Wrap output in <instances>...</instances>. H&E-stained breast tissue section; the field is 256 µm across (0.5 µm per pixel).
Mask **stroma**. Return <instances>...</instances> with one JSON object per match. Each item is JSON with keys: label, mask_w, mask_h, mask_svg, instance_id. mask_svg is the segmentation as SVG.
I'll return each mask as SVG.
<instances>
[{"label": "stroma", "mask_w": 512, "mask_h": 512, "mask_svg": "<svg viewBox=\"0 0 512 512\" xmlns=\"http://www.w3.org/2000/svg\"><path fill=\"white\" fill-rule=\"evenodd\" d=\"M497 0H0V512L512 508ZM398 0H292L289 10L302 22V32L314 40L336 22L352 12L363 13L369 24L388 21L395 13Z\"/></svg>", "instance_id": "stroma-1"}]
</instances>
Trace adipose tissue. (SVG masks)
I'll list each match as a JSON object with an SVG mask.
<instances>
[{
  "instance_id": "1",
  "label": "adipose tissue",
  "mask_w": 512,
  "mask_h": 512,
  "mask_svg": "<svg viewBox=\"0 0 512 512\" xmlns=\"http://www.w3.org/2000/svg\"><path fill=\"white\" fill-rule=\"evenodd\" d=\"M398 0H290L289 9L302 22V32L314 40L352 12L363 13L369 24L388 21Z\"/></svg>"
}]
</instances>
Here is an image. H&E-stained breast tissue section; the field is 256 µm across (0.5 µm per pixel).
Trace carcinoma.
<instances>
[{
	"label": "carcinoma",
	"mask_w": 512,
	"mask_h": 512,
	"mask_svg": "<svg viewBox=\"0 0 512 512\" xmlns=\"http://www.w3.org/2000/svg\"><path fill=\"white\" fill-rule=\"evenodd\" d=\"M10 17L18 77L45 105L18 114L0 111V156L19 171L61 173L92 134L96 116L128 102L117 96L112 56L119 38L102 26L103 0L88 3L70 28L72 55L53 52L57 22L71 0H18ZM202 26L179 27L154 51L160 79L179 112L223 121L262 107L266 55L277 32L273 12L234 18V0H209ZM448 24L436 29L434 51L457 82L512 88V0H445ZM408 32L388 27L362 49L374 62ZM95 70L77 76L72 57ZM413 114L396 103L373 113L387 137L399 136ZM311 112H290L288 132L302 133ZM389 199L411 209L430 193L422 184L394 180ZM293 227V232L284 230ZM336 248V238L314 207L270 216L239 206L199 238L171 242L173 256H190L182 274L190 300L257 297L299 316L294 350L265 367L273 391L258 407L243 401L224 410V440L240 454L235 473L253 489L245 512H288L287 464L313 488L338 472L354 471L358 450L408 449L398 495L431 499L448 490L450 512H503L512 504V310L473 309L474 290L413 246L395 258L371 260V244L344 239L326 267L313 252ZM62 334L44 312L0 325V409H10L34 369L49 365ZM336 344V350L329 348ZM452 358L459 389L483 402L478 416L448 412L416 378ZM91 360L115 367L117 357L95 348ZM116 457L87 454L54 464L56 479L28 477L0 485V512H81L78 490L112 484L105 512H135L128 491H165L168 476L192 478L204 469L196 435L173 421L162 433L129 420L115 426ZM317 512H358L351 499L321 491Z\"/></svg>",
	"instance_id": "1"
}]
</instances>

=== Task directions ===
Pick each line holding the word "stained" out of the data and copy it.

=== Solution for this task ===
Wrap output in <instances>...</instances>. H&E-stained breast tissue section; the field is 256 µm across (0.5 µm per pixel).
Here is an image. H&E-stained breast tissue section; the field is 256 µm across (0.5 µm per pixel).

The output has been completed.